● Exercise brief
Among the entries below, find the line with "C103: 470nF (GND, VA) -> 470nF (+24V, VA)", then quote it and each following line up to and including the line with "U1 pin XIN: XI -> none", and nothing else.

Collected data
· · · ·
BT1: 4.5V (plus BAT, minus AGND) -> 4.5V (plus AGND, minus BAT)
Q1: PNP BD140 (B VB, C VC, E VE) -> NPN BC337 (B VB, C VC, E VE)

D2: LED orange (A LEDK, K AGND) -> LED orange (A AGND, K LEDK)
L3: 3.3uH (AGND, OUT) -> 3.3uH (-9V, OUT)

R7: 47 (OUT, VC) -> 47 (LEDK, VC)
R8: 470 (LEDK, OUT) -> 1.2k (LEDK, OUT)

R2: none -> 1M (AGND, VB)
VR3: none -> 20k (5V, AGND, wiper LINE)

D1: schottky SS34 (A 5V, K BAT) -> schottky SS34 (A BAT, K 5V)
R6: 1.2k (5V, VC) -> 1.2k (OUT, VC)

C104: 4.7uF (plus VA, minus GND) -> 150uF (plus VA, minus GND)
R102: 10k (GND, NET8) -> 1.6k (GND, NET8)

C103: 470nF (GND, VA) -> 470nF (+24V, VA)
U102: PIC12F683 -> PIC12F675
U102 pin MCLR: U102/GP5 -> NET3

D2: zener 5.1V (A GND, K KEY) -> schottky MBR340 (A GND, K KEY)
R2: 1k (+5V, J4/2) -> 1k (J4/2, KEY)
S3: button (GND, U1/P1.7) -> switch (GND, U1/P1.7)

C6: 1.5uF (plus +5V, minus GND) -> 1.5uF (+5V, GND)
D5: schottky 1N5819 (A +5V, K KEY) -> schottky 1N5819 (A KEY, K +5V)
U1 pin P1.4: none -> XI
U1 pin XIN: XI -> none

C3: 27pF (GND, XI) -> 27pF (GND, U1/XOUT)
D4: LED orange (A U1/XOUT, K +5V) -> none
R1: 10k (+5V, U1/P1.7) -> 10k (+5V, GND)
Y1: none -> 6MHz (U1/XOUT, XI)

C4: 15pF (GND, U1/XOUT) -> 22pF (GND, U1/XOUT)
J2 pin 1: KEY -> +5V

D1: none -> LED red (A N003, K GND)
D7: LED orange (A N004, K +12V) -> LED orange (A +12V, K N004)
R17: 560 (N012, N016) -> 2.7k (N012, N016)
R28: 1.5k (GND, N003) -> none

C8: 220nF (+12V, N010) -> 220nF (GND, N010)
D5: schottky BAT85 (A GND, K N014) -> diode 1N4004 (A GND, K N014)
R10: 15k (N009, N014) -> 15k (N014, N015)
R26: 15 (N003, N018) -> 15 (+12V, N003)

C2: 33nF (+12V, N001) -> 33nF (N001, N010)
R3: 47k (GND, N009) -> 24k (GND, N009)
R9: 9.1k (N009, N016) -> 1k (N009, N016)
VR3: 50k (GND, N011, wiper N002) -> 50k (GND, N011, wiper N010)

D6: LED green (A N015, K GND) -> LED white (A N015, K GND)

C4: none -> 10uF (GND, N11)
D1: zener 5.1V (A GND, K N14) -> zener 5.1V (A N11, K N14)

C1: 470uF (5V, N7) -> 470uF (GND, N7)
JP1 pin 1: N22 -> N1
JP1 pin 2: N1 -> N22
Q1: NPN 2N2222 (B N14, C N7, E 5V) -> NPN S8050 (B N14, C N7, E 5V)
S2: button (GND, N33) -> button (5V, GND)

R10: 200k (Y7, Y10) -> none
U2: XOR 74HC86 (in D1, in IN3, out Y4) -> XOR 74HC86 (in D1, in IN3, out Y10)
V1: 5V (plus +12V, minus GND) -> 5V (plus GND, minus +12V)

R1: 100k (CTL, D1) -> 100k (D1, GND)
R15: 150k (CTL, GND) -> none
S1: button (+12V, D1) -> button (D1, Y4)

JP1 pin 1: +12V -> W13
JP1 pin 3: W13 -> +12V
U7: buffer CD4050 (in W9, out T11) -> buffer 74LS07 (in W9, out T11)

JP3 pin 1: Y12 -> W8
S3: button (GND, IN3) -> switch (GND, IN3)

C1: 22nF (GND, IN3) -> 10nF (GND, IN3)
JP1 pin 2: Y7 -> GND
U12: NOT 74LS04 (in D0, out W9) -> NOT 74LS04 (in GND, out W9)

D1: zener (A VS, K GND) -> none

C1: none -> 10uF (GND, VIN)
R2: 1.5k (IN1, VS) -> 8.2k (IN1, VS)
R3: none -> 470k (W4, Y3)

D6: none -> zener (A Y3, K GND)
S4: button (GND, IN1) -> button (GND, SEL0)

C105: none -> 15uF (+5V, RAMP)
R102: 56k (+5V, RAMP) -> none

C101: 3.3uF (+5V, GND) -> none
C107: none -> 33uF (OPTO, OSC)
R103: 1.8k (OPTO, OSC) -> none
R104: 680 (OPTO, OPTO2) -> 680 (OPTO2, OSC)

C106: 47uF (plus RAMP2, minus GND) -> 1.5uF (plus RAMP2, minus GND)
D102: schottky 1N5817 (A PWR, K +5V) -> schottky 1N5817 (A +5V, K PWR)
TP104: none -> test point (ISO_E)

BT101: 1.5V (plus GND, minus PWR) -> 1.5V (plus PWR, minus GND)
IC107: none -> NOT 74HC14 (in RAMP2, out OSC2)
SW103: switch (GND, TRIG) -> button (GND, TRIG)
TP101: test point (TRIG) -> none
· · · ·
● Problem solution
C103: 470nF (GND, VA) -> 470nF (+24V, VA)
U102: PIC12F683 -> PIC12F675
U102 pin MCLR: U102/GP5 -> NET3

D2: zener 5.1V (A GND, K KEY) -> schottky MBR340 (A GND, K KEY)
R2: 1k (+5V, J4/2) -> 1k (J4/2, KEY)
S3: button (GND, U1/P1.7) -> switch (GND, U1/P1.7)

C6: 1.5uF (plus +5V, minus GND) -> 1.5uF (+5V, GND)
D5: schottky 1N5819 (A +5V, K KEY) -> schottky 1N5819 (A KEY, K +5V)
U1 pin P1.4: none -> XI
U1 pin XIN: XI -> none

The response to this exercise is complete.